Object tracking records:
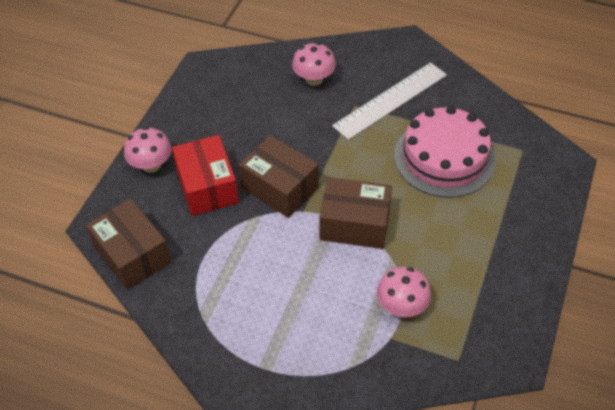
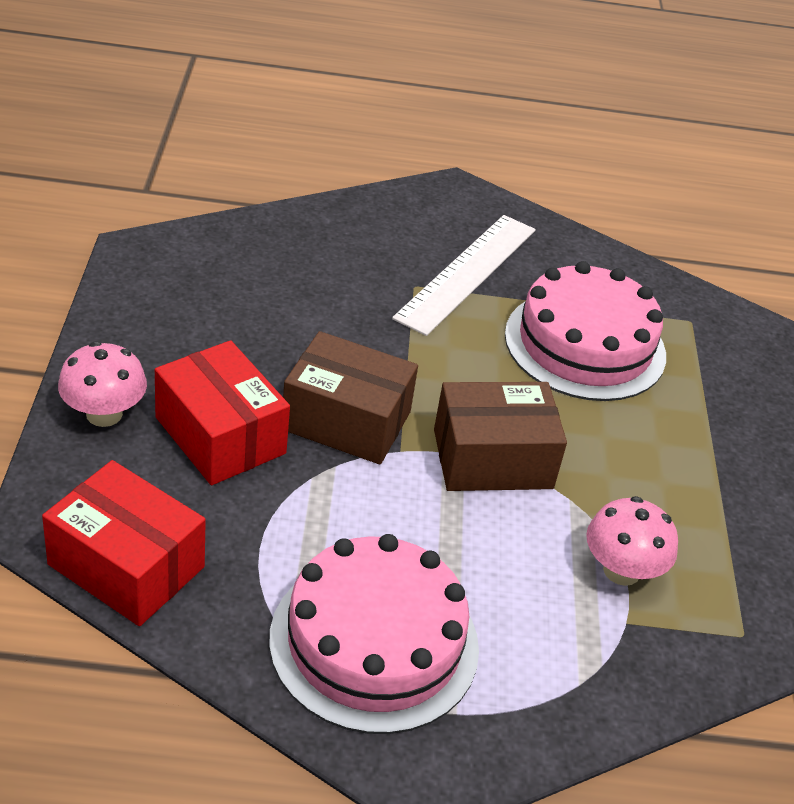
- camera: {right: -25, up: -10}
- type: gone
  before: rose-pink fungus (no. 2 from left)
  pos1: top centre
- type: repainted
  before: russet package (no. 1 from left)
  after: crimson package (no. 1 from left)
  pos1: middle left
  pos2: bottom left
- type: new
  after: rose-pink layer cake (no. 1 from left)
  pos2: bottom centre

**What you will do**
Scan the records above for lines with the word "bottom". Then report how many there are, as a bare number.

**Exercise response**
2